WORK ORDER
Reproduce exactly the lines of the material beneath, from the line that contains "U206 pin IN+: VOL -> VC" to the line that contains "D1: LED red", both included, and no other lines.

INFORMATION SUPPLIED
=== Begin Enclosure ===

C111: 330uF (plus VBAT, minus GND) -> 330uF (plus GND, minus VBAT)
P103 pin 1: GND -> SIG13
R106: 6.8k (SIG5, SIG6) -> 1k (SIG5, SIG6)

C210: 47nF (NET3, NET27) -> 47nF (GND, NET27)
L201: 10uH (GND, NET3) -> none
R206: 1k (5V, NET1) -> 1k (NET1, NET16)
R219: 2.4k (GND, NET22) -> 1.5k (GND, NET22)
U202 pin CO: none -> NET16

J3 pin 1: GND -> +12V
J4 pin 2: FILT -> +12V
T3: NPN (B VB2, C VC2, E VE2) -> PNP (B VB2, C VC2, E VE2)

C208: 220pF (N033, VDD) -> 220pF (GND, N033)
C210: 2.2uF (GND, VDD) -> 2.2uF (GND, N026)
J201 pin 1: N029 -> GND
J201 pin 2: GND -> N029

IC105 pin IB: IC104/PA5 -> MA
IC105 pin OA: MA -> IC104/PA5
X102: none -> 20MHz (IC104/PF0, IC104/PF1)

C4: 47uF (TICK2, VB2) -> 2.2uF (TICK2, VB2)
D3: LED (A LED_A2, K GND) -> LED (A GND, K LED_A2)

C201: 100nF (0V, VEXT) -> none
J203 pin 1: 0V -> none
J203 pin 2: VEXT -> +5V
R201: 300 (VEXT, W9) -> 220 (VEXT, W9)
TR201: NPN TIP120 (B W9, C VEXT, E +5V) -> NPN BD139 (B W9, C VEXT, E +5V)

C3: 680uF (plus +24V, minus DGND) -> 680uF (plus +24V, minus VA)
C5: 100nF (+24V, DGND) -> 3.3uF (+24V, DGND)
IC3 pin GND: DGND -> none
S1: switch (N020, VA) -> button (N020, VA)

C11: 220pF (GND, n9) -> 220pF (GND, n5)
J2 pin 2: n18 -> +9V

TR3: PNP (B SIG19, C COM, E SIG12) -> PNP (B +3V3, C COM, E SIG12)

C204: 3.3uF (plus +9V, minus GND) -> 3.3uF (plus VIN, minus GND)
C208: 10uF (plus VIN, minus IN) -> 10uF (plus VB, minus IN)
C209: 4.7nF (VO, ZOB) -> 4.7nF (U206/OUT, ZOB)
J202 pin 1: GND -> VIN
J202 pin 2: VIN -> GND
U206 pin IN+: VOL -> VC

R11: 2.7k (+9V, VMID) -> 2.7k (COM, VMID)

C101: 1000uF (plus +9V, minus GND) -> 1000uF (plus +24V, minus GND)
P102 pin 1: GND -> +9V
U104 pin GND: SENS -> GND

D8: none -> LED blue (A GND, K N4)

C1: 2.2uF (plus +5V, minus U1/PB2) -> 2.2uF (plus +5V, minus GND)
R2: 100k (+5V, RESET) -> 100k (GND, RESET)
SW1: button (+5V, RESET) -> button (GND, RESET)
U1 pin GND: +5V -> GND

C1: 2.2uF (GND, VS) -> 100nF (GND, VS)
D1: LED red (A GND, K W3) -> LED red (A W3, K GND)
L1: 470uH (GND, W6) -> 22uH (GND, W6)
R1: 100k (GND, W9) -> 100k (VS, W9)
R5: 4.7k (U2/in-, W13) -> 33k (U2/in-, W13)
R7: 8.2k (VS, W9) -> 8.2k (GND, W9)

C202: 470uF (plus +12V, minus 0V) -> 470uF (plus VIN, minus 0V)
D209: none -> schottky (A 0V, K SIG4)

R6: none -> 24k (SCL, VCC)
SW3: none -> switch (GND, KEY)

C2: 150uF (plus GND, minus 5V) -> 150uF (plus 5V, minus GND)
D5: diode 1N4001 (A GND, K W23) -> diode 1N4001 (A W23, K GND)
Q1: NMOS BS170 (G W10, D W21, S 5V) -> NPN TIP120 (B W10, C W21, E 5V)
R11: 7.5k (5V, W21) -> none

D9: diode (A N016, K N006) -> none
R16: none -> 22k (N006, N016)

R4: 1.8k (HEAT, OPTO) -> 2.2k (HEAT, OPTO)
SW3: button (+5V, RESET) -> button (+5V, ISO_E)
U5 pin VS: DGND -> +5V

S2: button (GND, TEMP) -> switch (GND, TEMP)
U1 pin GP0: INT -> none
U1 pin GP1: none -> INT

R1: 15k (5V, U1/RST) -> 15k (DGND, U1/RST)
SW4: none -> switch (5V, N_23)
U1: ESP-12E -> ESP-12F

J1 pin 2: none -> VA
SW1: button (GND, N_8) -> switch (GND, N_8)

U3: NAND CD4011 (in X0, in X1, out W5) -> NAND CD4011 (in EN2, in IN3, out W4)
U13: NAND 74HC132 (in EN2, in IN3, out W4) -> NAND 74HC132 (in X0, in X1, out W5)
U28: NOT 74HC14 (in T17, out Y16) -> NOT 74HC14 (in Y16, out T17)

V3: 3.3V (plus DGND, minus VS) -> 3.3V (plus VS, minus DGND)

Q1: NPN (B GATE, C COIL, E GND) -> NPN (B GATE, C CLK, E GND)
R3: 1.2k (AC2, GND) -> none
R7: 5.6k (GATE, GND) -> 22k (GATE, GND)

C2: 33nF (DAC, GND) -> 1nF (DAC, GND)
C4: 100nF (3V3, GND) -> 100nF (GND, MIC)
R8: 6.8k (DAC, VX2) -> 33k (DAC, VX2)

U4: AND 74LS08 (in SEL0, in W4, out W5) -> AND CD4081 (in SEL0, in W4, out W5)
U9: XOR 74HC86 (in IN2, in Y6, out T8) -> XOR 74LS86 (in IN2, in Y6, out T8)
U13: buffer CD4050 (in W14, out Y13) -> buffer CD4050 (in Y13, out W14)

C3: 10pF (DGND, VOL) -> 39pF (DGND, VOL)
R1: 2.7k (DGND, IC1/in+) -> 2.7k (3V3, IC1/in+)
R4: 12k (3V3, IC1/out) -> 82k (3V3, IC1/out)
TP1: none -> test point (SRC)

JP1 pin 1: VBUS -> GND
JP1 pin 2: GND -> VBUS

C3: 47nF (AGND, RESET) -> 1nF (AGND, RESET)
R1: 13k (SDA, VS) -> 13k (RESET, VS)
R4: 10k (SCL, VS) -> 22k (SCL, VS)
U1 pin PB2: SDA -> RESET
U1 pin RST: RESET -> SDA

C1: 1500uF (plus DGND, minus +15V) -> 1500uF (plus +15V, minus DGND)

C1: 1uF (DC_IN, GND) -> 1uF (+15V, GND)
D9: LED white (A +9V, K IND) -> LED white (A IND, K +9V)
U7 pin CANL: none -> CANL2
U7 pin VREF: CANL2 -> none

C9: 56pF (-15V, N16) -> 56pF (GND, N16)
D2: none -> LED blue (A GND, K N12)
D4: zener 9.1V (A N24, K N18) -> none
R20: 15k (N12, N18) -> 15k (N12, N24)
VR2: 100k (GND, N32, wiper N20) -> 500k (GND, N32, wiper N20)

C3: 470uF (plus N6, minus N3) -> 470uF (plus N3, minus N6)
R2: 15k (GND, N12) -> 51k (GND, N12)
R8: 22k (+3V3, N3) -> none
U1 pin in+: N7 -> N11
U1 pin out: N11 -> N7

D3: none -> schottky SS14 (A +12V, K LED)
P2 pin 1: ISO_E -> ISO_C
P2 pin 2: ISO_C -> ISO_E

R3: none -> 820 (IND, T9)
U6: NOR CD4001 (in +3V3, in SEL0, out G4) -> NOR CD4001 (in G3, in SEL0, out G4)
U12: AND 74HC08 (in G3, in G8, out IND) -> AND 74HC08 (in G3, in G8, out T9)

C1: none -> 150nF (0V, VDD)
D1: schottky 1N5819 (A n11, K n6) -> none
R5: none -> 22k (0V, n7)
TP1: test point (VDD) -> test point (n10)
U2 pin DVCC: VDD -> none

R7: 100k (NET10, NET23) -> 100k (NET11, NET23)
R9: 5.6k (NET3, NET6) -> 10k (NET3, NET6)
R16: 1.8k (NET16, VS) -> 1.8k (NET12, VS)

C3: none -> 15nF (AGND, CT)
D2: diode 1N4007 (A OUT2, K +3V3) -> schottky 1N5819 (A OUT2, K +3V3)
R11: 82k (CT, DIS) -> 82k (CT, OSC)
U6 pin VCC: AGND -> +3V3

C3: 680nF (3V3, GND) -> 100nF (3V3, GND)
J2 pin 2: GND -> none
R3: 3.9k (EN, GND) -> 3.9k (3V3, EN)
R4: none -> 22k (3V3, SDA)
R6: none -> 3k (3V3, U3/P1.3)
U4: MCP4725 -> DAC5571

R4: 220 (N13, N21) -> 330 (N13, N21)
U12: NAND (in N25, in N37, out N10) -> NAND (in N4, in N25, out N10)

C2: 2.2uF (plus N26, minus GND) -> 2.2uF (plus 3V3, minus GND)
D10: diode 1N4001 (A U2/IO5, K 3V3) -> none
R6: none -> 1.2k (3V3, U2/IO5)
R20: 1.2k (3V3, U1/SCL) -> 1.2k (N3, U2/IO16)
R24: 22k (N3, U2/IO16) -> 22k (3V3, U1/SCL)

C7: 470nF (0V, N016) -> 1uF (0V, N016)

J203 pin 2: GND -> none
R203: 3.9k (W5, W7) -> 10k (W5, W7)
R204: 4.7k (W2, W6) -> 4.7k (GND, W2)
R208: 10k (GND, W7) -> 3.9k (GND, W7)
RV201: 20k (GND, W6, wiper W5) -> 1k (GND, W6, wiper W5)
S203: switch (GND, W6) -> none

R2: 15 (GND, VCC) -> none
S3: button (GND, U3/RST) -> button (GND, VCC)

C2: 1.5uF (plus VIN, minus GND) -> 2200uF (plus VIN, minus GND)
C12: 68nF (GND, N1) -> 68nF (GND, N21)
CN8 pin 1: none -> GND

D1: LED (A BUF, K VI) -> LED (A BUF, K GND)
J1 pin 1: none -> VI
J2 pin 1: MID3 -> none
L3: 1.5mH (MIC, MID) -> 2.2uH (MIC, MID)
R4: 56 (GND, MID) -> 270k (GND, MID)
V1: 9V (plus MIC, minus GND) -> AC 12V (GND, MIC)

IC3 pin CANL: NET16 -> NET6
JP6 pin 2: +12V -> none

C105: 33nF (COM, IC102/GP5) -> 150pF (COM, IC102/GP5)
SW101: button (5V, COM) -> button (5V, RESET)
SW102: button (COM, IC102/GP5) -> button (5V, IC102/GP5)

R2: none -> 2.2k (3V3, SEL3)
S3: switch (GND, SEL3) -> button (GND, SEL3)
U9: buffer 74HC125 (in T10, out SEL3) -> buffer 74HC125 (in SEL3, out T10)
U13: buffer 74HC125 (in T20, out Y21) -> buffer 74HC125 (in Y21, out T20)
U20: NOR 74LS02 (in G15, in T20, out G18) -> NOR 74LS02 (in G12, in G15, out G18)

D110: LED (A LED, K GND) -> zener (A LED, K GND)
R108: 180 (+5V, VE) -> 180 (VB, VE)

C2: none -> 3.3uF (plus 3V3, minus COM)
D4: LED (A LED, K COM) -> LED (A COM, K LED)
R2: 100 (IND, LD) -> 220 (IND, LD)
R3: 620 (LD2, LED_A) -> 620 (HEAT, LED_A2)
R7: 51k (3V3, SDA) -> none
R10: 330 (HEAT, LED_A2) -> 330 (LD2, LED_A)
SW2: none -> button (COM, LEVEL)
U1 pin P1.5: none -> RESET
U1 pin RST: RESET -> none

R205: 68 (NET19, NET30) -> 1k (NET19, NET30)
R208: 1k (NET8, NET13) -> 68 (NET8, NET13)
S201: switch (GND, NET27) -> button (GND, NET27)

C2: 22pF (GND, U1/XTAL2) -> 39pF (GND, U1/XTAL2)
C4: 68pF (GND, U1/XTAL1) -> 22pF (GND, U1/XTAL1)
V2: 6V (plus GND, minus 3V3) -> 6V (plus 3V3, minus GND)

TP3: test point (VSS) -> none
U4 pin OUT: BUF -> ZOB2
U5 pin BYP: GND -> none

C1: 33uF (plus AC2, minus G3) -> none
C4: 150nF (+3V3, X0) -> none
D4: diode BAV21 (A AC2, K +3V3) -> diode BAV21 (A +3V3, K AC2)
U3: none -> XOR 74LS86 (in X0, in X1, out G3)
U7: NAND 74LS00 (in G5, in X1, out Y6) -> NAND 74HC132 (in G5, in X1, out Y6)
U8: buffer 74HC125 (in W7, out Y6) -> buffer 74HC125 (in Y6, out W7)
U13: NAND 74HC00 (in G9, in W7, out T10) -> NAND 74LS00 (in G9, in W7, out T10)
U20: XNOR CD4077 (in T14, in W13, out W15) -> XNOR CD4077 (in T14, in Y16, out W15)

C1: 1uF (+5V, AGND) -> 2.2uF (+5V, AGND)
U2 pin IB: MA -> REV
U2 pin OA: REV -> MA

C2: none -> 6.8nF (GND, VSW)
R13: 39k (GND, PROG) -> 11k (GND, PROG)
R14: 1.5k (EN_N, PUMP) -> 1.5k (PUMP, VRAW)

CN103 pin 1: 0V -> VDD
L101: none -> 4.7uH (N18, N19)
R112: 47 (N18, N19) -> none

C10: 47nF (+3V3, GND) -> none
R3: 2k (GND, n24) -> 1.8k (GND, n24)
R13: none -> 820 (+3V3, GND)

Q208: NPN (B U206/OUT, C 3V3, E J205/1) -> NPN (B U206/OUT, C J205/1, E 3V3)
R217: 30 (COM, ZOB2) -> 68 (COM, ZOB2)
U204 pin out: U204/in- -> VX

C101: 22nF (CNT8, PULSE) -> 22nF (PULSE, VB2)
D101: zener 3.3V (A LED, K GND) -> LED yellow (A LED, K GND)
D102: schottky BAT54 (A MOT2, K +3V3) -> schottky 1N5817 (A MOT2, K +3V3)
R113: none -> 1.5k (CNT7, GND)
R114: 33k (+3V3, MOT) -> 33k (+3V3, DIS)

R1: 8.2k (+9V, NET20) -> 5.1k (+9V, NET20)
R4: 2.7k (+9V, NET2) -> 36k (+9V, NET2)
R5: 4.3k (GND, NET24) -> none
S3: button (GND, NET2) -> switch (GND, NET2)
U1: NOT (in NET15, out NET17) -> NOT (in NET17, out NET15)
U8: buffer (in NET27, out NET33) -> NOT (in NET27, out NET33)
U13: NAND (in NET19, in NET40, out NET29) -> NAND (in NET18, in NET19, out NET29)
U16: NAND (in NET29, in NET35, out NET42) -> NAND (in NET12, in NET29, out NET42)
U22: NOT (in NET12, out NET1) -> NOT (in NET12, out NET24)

=== End Enclosure ===

EXERCISE SOLUTION
U206 pin IN+: VOL -> VC

R11: 2.7k (+9V, VMID) -> 2.7k (COM, VMID)

C101: 1000uF (plus +9V, minus GND) -> 1000uF (plus +24V, minus GND)
P102 pin 1: GND -> +9V
U104 pin GND: SENS -> GND

D8: none -> LED blue (A GND, K N4)

C1: 2.2uF (plus +5V, minus U1/PB2) -> 2.2uF (plus +5V, minus GND)
R2: 100k (+5V, RESET) -> 100k (GND, RESET)
SW1: button (+5V, RESET) -> button (GND, RESET)
U1 pin GND: +5V -> GND

C1: 2.2uF (GND, VS) -> 100nF (GND, VS)
D1: LED red (A GND, K W3) -> LED red (A W3, K GND)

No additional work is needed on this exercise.